#### Goal of the exercise
If a line in the records below contains the word "camera", return that line.

━━ Data provided

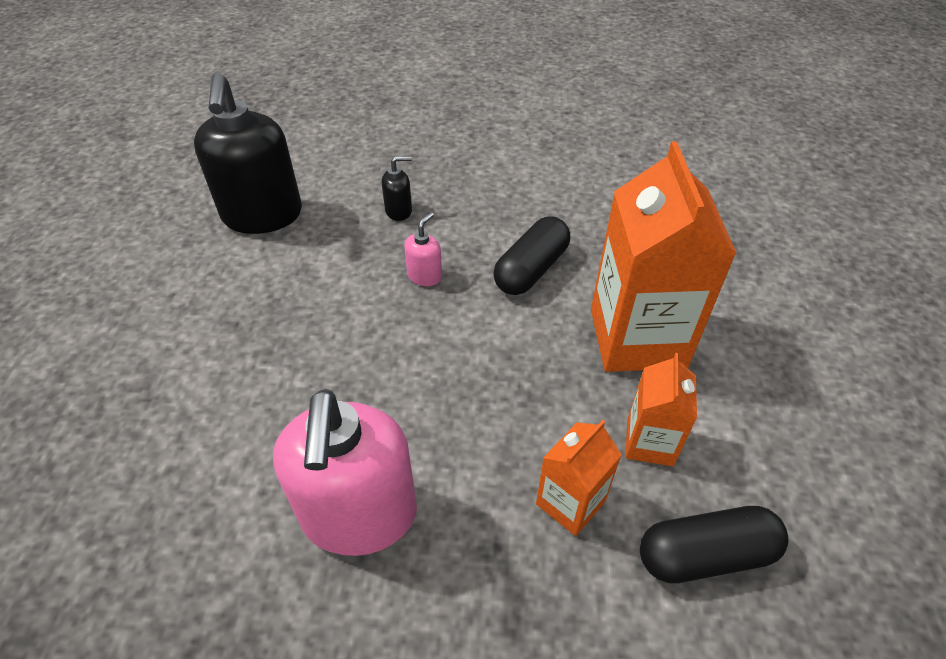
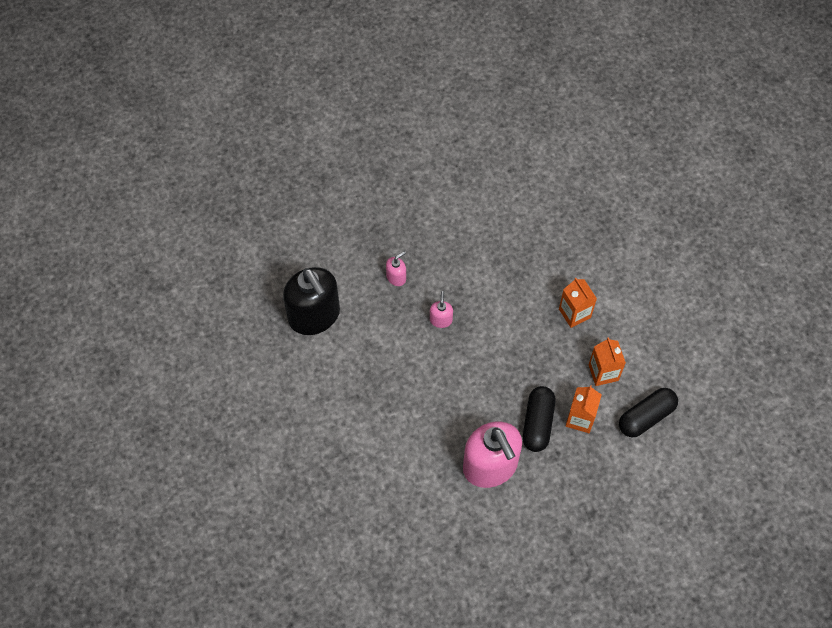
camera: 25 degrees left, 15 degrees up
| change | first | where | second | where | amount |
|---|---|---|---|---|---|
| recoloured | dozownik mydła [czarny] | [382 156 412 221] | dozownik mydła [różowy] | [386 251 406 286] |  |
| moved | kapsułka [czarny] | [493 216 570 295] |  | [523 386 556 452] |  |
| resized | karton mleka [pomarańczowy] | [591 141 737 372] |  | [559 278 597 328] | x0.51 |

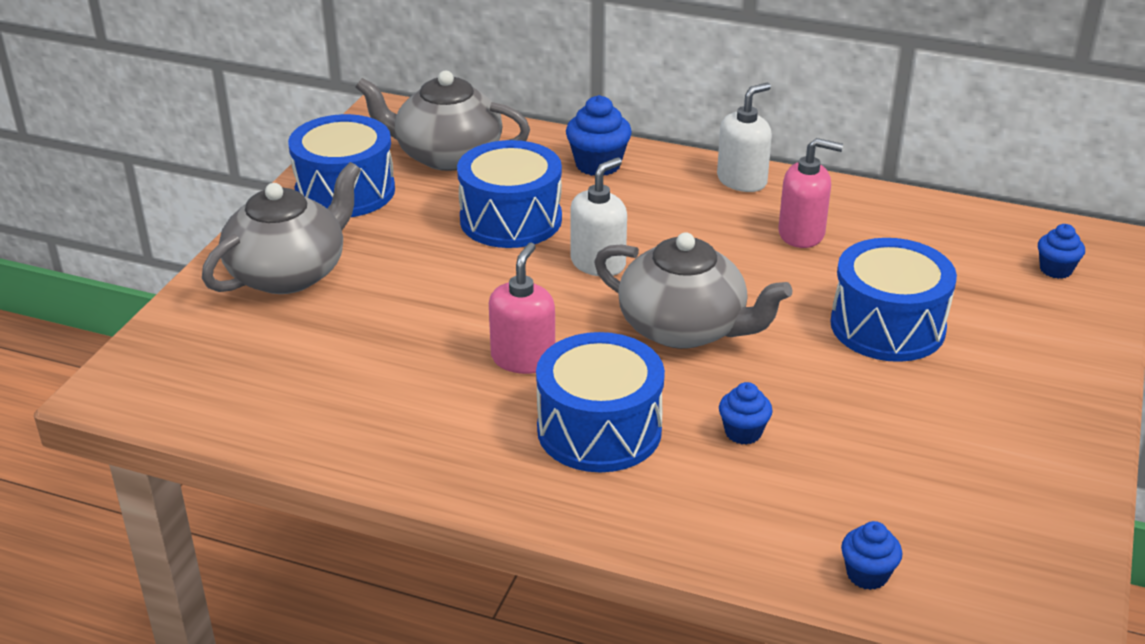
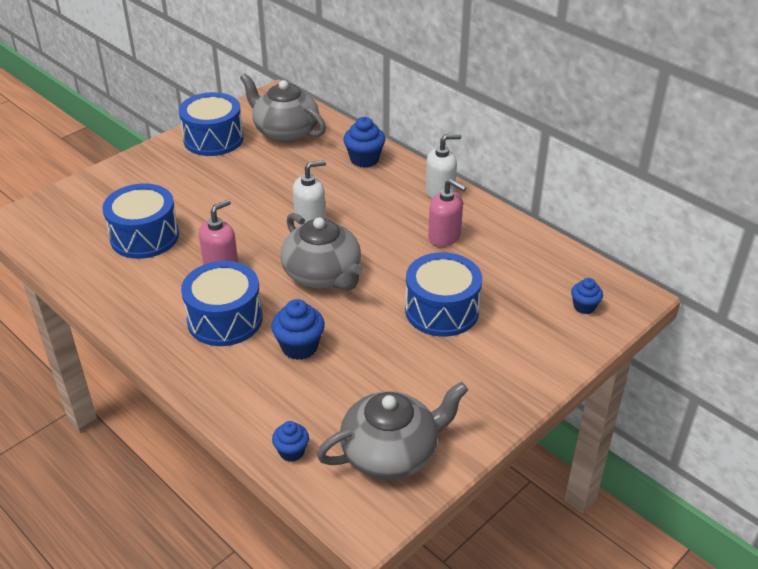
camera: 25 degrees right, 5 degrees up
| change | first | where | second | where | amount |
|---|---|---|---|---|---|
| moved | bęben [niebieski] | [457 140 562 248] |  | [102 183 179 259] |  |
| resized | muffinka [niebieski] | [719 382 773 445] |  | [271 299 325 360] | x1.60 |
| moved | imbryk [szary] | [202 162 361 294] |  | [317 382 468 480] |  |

━━━━

#### Solution for this problem
camera: 25 degrees left, 15 degrees up
camera: 25 degrees right, 5 degrees up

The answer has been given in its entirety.